**Assignment**
For every line below, output the text exactly and leave out images.
(Information Opens)
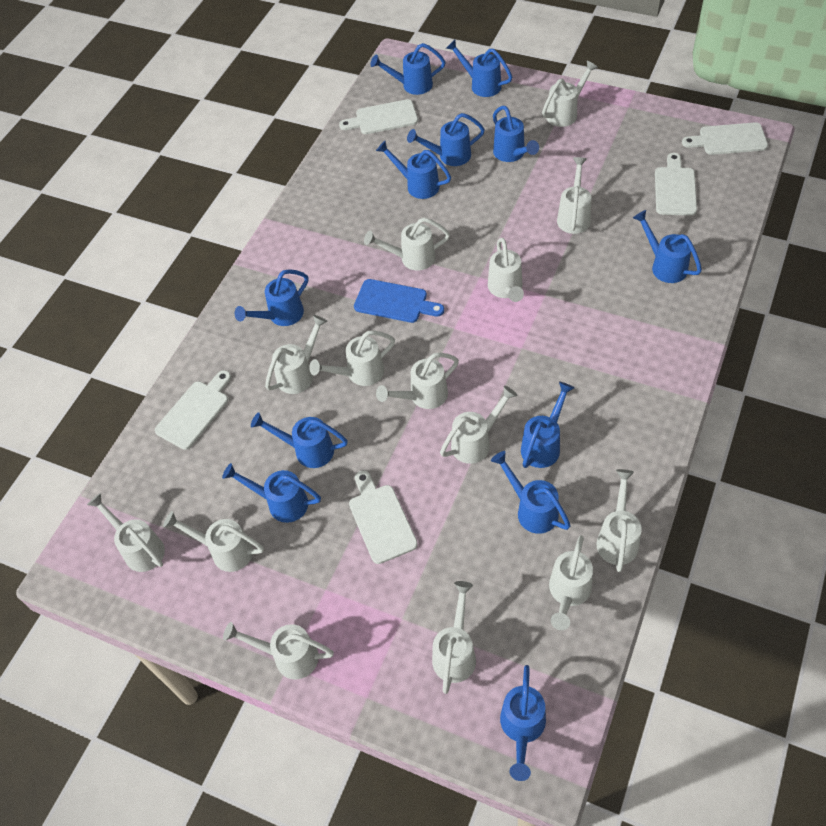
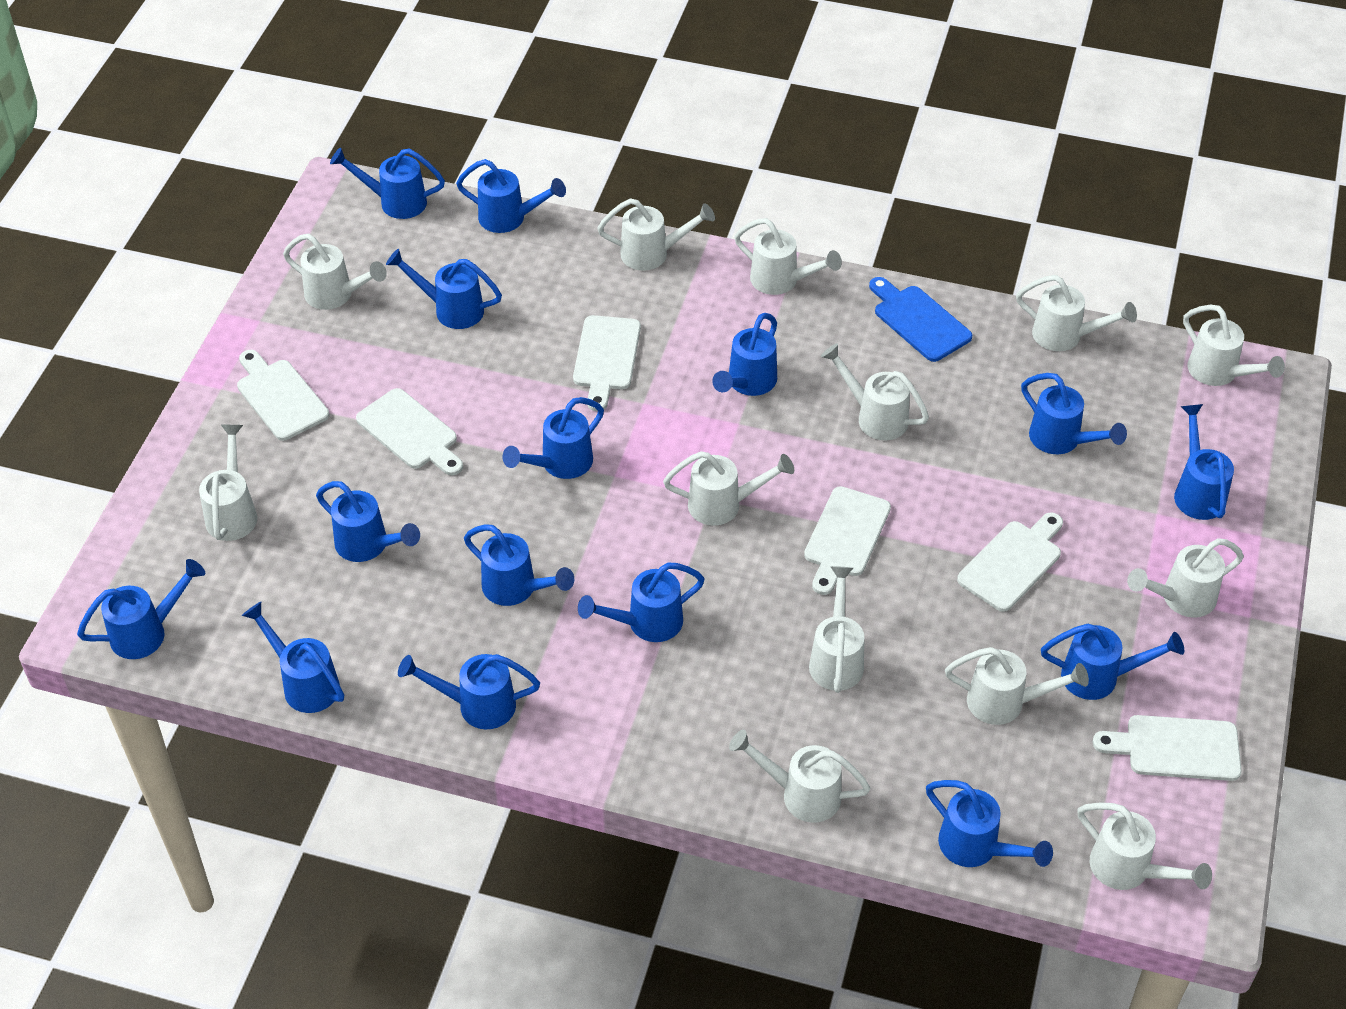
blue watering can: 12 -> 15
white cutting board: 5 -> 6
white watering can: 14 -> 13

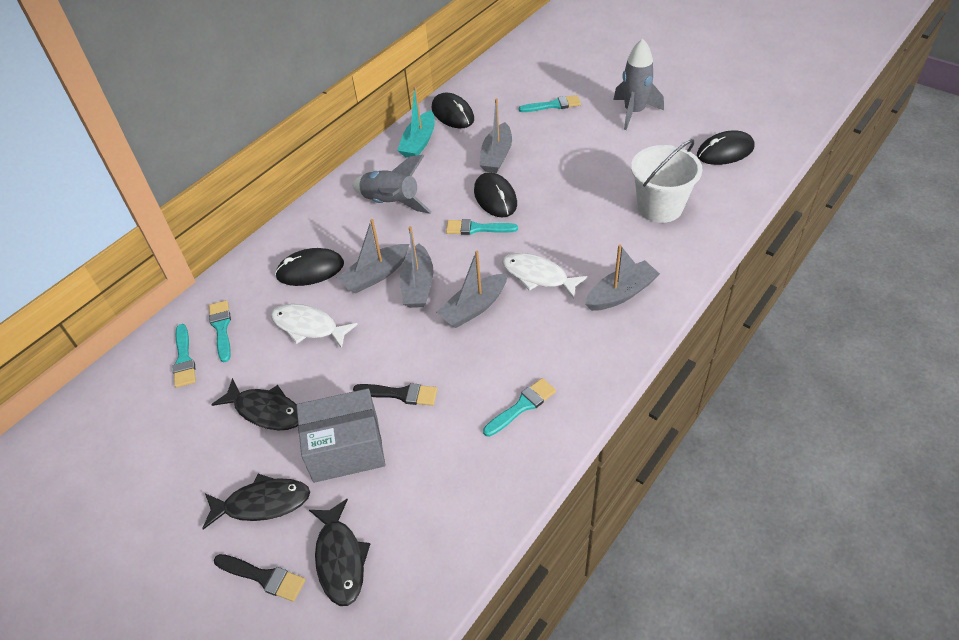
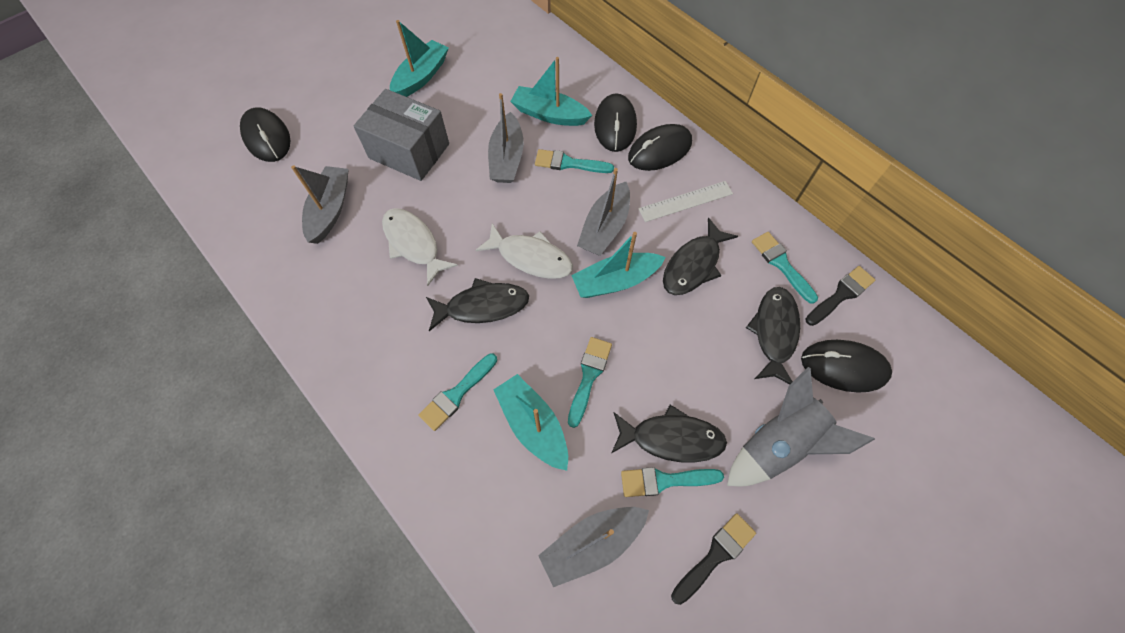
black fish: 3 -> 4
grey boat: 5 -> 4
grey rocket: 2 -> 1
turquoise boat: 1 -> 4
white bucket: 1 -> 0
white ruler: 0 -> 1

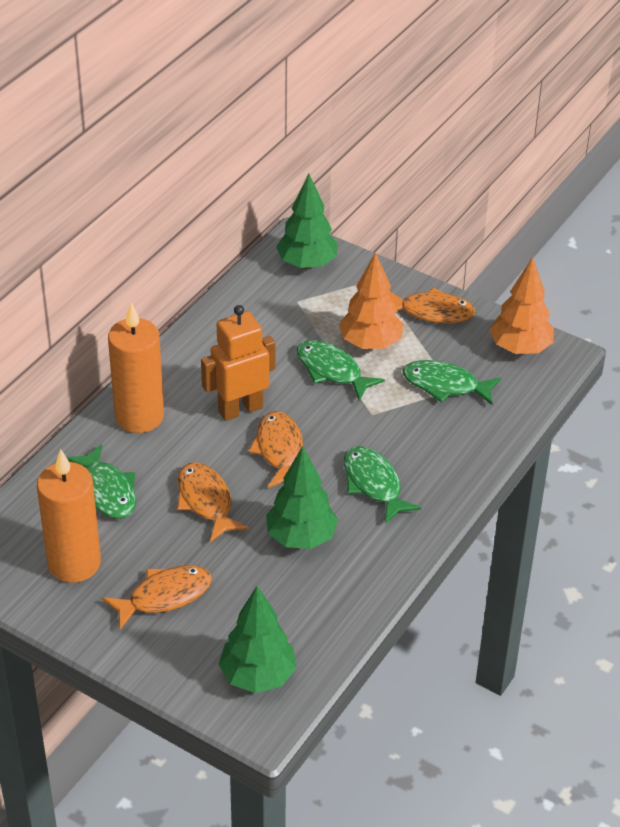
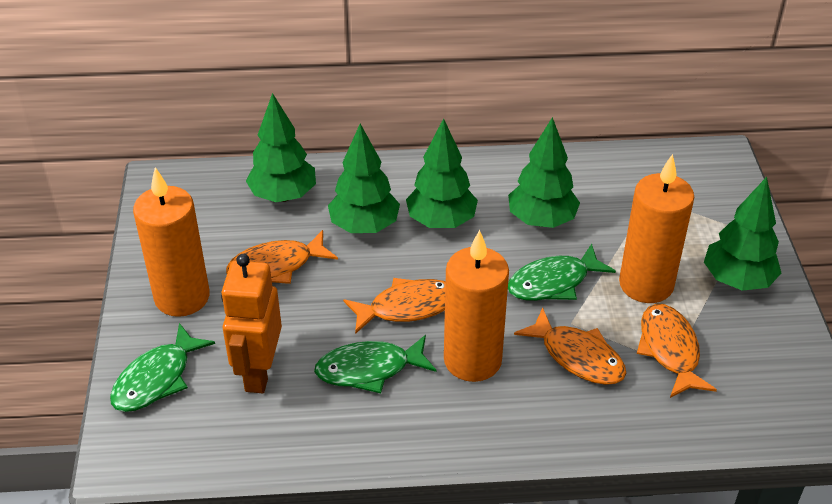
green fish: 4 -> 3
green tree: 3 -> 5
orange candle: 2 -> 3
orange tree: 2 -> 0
(Information Closes)
**Expected output**
blue watering can: 12 -> 15
white cutting board: 5 -> 6
white watering can: 14 -> 13

black fish: 3 -> 4
grey boat: 5 -> 4
grey rocket: 2 -> 1
turquoise boat: 1 -> 4
white bucket: 1 -> 0
white ruler: 0 -> 1

green fish: 4 -> 3
green tree: 3 -> 5
orange candle: 2 -> 3
orange tree: 2 -> 0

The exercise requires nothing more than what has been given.